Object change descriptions
◆ ◆ ◆ ◆ ◆ ◆ ◆
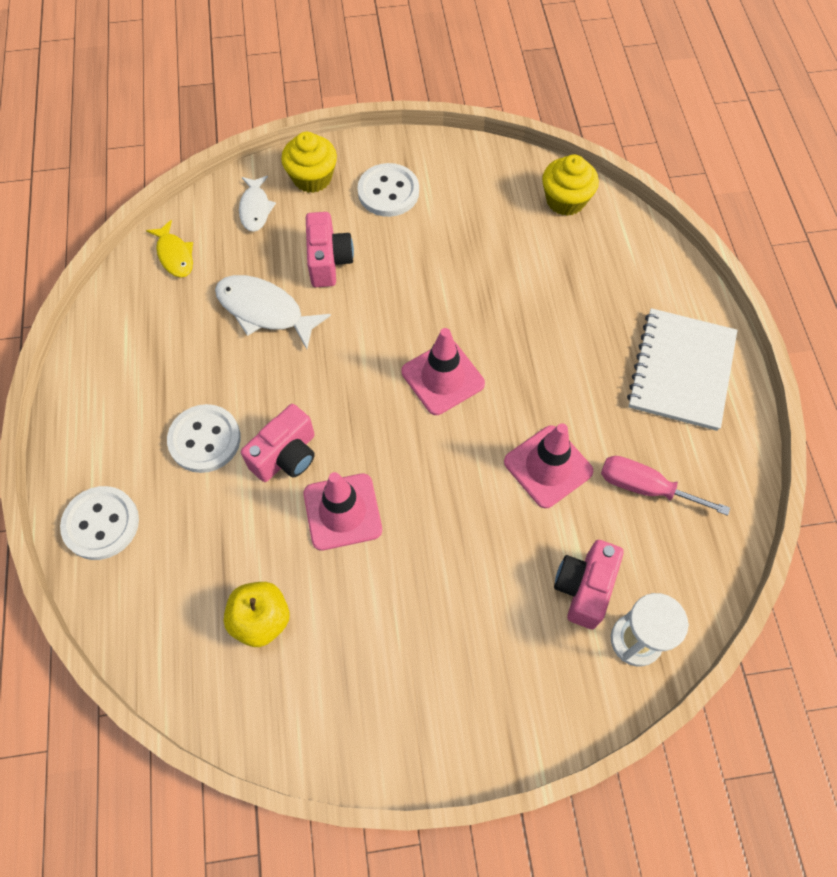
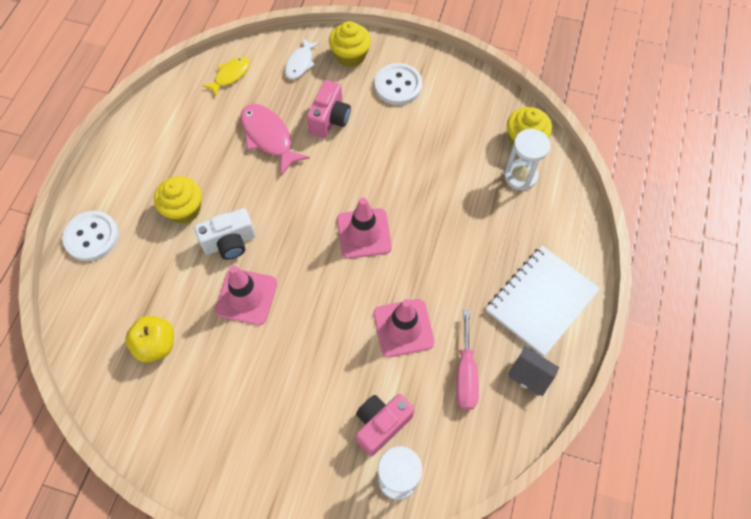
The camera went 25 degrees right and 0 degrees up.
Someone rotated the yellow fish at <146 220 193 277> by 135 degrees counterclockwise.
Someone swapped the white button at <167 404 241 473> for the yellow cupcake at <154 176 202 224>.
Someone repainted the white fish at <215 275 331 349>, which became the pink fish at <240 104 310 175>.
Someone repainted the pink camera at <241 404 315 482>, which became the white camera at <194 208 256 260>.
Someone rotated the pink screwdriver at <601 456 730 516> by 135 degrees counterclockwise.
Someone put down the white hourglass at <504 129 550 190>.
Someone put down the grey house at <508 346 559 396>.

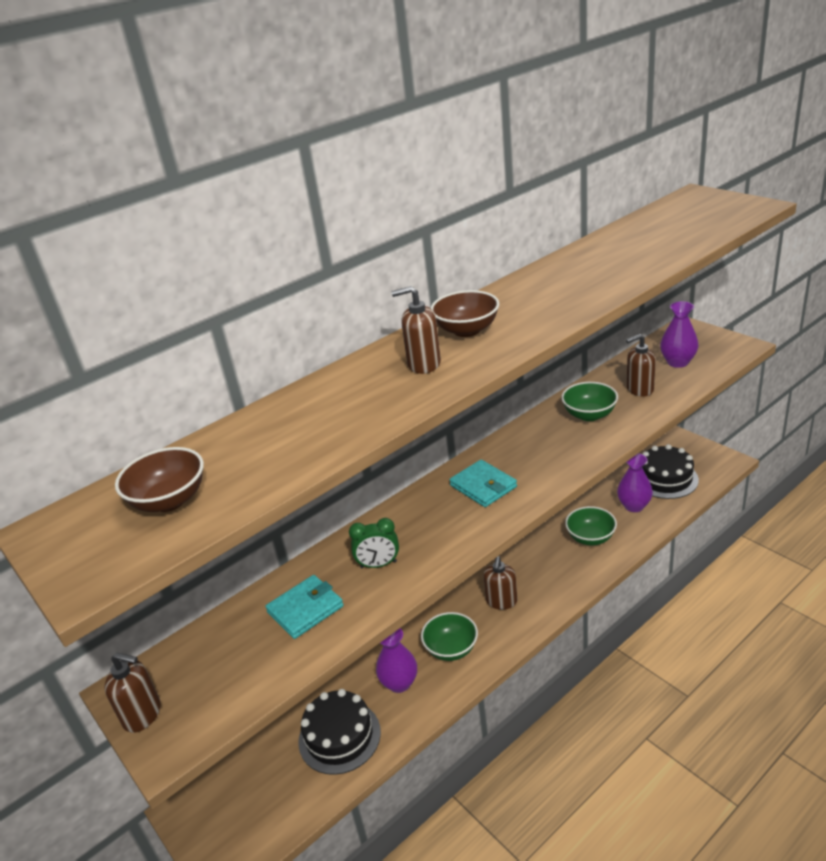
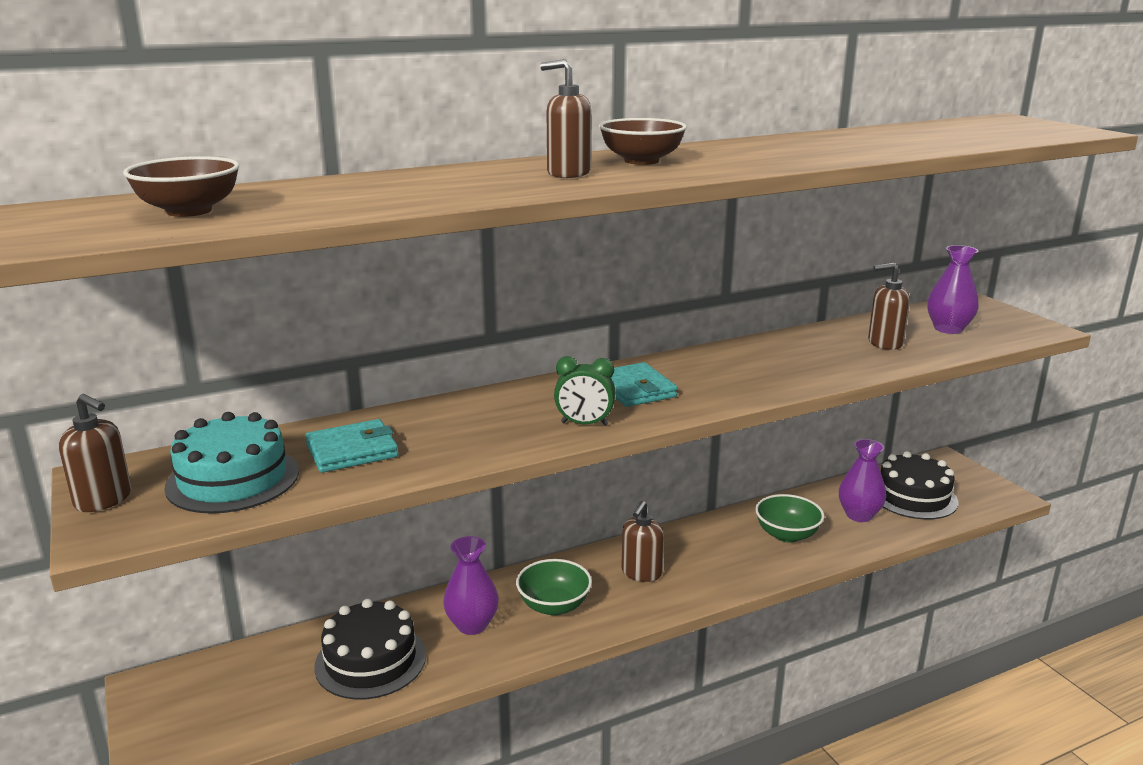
The camera went 10 degrees right and 10 degrees down.
Someone carried the green clock from <349 518 399 569> to <554 356 616 426>.
Someone took away the green bowl at <561 382 618 421>.
Someone put down the turquoise cake at <164 412 299 513>.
◆ ◆ ◆ ◆ ◆ ◆ ◆
Using the data above, reproduce exactly the lines from the line that contains "Someone repainted the white" through the line that contains "Someone put down the white", including both.

_Task solution_.
Someone repainted the white fish at <215 275 331 349>, which became the pink fish at <240 104 310 175>.
Someone repainted the pink camera at <241 404 315 482>, which became the white camera at <194 208 256 260>.
Someone rotated the pink screwdriver at <601 456 730 516> by 135 degrees counterclockwise.
Someone put down the white hourglass at <504 129 550 190>.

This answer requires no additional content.